▶ [SOURCE MATERIAL]:
= Beginning of Section =

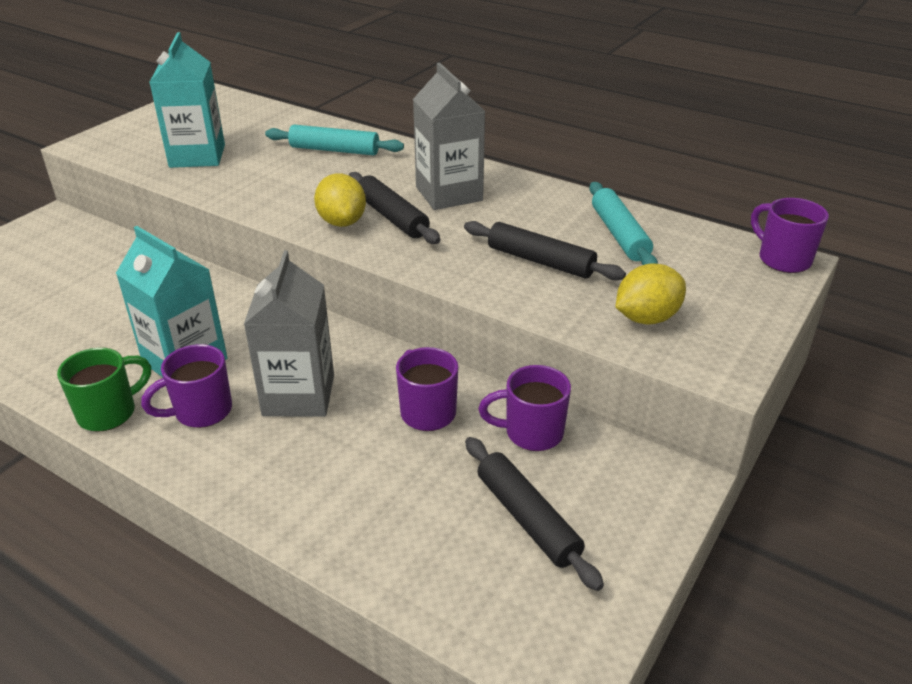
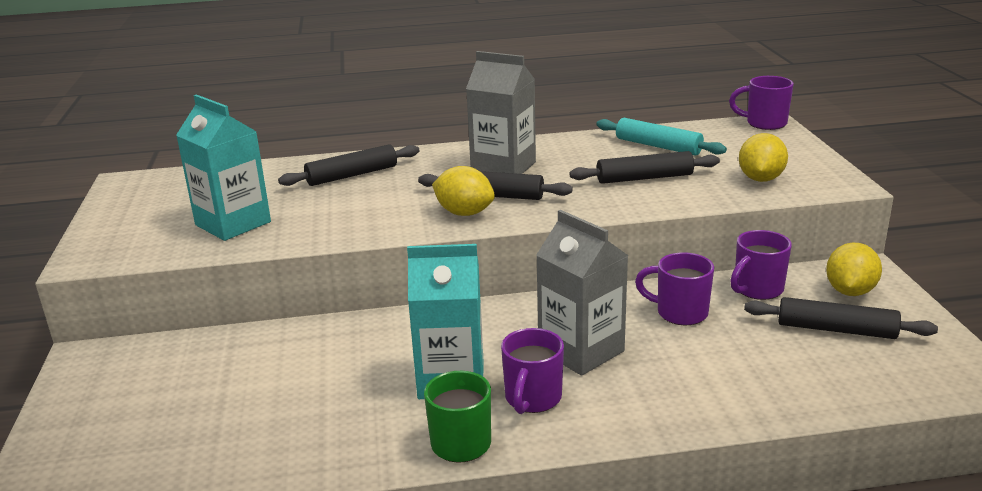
camera: 40 degrees left, 10 degrees down
(334, 150) = (352, 175): turquoise rolling pin -> black rolling pin
(616, 491) = (850, 291): none -> yellow lemon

= End of Section =

▶ [INSTRUCTIONS FOR THE TASK]:
Without including any pictures, reproduce the data exactly.

▶ [EXERCISE RESULT]:
camera: 40 degrees left, 10 degrees down
(334, 150) = (352, 175): turquoise rolling pin -> black rolling pin
(616, 491) = (850, 291): none -> yellow lemon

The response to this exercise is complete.